__What this task involves__. Report the number of lines holding "RESET" in the material below, and nothing more.

__Dataset content__.
◆ ◆ ◆ ◆ ◆ ◆ ◆

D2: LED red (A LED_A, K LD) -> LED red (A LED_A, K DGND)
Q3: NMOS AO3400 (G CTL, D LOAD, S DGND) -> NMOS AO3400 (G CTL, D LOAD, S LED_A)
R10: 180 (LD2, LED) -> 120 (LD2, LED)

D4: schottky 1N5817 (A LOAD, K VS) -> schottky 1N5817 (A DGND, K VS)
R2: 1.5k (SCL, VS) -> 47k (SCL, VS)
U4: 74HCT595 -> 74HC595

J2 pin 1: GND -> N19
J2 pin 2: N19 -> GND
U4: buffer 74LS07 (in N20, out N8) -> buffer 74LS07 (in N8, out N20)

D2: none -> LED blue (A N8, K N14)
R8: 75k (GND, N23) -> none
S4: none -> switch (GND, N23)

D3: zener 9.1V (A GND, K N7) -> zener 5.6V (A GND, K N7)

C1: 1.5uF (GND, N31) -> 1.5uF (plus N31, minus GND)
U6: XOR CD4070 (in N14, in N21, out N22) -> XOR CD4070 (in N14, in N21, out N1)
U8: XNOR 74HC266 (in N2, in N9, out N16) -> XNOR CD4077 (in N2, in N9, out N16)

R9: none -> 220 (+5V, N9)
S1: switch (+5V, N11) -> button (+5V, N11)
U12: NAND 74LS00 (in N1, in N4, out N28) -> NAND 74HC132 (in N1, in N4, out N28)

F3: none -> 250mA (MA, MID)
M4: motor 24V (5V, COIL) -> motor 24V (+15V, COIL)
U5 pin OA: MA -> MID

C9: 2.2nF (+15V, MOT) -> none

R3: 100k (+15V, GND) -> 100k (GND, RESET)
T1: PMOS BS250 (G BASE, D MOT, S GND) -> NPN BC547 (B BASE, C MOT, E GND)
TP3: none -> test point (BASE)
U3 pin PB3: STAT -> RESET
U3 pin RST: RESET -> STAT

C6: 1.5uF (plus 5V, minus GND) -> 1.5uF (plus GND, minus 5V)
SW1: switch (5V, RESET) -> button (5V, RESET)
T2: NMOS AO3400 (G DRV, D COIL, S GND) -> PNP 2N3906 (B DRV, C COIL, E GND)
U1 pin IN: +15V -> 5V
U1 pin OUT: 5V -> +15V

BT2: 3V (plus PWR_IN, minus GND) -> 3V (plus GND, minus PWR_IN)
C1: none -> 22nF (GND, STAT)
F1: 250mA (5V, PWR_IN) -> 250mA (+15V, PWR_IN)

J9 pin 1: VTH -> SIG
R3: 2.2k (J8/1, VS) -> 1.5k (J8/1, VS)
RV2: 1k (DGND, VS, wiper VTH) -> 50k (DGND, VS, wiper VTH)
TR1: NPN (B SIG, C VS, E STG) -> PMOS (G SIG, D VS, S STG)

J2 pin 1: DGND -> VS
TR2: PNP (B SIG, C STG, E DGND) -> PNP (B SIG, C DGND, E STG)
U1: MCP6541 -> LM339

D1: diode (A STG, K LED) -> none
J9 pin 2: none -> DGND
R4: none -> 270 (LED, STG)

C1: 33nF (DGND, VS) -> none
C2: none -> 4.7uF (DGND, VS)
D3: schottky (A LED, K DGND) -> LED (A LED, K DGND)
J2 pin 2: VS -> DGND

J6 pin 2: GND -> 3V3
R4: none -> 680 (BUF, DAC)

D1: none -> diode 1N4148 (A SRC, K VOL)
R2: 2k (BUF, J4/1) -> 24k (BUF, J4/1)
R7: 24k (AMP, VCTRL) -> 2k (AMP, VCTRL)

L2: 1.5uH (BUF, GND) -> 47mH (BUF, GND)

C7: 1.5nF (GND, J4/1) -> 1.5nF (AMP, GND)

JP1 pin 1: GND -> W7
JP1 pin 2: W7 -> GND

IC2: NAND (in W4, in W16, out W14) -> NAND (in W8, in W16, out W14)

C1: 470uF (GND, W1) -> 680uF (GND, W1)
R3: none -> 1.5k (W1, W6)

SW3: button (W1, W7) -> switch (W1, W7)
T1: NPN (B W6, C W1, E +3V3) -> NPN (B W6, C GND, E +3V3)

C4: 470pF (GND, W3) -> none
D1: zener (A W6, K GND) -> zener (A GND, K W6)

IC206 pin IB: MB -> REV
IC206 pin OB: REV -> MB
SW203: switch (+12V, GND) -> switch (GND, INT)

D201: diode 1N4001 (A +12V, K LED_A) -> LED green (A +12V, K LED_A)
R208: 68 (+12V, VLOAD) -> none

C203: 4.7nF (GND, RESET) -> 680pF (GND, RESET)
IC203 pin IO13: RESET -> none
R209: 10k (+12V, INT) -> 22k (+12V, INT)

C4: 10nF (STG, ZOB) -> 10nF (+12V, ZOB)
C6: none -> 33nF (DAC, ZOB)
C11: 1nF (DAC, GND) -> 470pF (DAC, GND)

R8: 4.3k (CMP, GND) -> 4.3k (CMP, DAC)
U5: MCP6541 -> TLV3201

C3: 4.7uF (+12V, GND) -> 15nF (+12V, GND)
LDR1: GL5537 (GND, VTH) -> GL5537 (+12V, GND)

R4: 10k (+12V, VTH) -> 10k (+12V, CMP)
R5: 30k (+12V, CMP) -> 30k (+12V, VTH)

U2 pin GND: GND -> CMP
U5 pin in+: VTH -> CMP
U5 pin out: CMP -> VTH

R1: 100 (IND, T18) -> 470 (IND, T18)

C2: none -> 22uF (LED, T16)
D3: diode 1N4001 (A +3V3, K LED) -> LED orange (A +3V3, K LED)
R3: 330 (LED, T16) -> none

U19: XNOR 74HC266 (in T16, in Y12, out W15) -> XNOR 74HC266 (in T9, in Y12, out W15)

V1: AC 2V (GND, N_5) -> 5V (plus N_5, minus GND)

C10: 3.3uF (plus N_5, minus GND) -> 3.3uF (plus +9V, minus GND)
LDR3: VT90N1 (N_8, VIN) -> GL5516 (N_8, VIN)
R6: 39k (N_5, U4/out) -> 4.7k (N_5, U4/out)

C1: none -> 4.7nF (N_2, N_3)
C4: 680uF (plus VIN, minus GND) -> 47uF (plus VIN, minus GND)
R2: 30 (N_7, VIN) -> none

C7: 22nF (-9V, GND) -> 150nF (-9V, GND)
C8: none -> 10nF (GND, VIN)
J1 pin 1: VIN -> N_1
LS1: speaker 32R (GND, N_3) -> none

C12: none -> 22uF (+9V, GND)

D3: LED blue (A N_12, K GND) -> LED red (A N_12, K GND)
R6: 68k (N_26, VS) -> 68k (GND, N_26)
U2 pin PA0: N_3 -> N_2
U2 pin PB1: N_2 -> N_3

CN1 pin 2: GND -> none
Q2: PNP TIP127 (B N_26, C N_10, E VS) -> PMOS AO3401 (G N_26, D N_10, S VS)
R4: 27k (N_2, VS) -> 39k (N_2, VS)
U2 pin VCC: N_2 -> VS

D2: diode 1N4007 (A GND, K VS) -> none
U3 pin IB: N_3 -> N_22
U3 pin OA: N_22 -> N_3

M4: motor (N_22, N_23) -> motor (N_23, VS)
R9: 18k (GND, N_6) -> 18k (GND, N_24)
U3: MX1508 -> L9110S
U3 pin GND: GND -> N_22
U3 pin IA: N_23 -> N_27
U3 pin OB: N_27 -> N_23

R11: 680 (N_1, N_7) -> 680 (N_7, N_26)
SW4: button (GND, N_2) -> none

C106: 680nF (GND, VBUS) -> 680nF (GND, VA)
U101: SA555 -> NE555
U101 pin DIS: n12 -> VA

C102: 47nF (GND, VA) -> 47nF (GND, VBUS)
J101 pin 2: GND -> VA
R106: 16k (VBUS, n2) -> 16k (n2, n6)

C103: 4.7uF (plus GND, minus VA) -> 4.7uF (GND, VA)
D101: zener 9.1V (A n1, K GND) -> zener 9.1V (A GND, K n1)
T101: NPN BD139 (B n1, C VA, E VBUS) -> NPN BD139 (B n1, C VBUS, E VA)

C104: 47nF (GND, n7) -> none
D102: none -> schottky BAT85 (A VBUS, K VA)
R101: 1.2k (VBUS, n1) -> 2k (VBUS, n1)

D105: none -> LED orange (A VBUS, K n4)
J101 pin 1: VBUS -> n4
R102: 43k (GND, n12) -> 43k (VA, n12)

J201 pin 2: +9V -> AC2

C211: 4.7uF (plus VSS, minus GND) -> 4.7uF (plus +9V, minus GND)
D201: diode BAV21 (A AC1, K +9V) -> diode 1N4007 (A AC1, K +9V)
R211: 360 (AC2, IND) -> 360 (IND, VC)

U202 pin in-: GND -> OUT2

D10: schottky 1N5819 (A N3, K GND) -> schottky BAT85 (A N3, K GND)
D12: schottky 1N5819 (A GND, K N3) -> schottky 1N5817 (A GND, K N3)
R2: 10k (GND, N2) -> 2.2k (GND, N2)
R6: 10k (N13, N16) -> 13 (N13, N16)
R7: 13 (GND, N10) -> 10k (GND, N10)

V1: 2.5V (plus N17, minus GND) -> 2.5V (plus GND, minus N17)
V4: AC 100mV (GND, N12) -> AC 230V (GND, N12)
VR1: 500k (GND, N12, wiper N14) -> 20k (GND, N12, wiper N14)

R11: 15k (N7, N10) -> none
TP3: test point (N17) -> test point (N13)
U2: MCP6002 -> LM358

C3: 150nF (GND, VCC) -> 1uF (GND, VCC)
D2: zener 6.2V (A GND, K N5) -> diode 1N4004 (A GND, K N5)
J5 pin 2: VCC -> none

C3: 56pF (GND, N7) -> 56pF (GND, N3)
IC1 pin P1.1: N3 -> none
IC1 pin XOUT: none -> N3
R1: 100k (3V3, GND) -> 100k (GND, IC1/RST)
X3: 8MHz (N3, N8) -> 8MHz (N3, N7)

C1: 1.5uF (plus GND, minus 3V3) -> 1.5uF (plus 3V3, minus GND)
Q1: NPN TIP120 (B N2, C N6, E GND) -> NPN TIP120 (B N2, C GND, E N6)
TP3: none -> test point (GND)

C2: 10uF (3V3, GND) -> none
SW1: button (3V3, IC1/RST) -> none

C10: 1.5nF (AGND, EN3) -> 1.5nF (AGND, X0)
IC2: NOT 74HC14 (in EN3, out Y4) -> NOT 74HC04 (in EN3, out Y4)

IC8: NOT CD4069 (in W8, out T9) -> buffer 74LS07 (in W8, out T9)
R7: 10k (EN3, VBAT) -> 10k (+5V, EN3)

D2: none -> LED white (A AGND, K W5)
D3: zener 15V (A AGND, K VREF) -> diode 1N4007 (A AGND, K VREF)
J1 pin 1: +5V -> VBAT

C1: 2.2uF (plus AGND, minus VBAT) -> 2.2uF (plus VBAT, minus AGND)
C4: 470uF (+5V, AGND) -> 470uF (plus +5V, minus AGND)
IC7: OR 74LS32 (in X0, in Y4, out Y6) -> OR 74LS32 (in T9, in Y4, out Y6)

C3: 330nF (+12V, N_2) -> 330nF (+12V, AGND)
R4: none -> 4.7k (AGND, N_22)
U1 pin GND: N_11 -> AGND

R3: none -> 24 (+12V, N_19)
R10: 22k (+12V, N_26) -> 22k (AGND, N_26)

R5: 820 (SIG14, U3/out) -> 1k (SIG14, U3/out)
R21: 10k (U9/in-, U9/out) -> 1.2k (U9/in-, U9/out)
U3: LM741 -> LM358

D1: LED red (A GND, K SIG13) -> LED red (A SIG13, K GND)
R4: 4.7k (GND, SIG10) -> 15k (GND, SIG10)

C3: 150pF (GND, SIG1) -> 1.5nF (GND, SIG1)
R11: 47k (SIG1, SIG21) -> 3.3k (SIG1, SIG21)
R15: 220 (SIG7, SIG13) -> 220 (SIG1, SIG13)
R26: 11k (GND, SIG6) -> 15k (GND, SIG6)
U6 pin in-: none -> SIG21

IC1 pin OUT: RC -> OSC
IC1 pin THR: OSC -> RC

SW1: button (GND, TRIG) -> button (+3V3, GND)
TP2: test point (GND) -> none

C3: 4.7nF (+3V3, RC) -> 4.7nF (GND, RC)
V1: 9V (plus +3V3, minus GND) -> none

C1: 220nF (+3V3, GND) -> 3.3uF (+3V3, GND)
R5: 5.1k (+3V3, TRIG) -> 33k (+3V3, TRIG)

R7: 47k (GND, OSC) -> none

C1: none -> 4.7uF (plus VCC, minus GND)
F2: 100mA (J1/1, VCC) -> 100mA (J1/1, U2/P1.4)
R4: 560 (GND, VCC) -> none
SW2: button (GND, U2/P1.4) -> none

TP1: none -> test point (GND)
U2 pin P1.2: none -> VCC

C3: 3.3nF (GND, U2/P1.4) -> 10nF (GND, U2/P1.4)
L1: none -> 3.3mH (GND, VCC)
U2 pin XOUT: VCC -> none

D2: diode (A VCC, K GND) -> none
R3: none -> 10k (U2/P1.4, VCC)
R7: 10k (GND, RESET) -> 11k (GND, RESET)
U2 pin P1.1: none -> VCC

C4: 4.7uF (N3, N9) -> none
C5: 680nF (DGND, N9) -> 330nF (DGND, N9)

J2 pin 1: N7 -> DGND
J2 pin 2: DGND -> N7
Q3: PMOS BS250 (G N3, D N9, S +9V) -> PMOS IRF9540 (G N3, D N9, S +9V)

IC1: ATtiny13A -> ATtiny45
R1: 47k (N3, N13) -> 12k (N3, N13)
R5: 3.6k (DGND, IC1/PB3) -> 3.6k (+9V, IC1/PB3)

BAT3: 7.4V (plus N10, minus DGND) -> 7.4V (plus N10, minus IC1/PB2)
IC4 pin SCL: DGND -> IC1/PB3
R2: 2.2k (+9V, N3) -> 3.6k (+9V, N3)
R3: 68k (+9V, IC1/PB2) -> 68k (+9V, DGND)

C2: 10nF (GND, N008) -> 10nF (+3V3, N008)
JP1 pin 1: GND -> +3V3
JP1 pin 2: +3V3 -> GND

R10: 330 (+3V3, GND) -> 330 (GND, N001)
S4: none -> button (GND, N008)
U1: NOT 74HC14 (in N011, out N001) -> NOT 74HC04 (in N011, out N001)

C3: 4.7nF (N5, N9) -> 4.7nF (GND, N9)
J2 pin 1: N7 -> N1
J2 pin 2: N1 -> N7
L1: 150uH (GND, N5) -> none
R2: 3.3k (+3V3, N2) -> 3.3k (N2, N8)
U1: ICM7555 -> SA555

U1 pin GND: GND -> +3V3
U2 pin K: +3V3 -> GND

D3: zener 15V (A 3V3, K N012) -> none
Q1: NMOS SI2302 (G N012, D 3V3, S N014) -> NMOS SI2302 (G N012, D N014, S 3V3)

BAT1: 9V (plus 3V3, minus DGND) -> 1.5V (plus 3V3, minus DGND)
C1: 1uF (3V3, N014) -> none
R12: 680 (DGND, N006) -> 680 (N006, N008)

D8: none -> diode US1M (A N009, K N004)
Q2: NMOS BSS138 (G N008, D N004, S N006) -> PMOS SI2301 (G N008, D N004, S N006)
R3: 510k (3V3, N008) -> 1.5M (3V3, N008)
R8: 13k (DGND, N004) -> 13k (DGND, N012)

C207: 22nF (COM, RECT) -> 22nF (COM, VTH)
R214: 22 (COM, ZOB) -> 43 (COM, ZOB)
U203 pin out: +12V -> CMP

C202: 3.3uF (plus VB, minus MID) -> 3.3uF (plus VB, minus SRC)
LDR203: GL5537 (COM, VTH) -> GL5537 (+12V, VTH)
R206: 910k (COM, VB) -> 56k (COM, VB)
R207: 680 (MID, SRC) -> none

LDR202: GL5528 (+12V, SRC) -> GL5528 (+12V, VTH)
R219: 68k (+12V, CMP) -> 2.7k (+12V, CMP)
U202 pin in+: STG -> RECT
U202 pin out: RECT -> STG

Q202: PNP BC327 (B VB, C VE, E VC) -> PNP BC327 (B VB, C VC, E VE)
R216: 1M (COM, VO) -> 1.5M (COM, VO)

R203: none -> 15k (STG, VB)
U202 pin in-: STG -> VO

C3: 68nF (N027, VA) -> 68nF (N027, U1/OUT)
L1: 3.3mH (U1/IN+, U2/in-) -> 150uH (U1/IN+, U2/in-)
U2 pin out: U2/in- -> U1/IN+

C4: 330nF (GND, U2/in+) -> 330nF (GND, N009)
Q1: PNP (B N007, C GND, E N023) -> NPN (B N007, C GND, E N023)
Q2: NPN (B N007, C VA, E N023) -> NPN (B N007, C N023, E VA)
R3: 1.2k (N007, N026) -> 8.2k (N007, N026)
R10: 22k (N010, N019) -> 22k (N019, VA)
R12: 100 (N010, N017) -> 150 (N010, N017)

◆ ◆ ◆ ◆ ◆ ◆ ◆

__Exercise response__. 7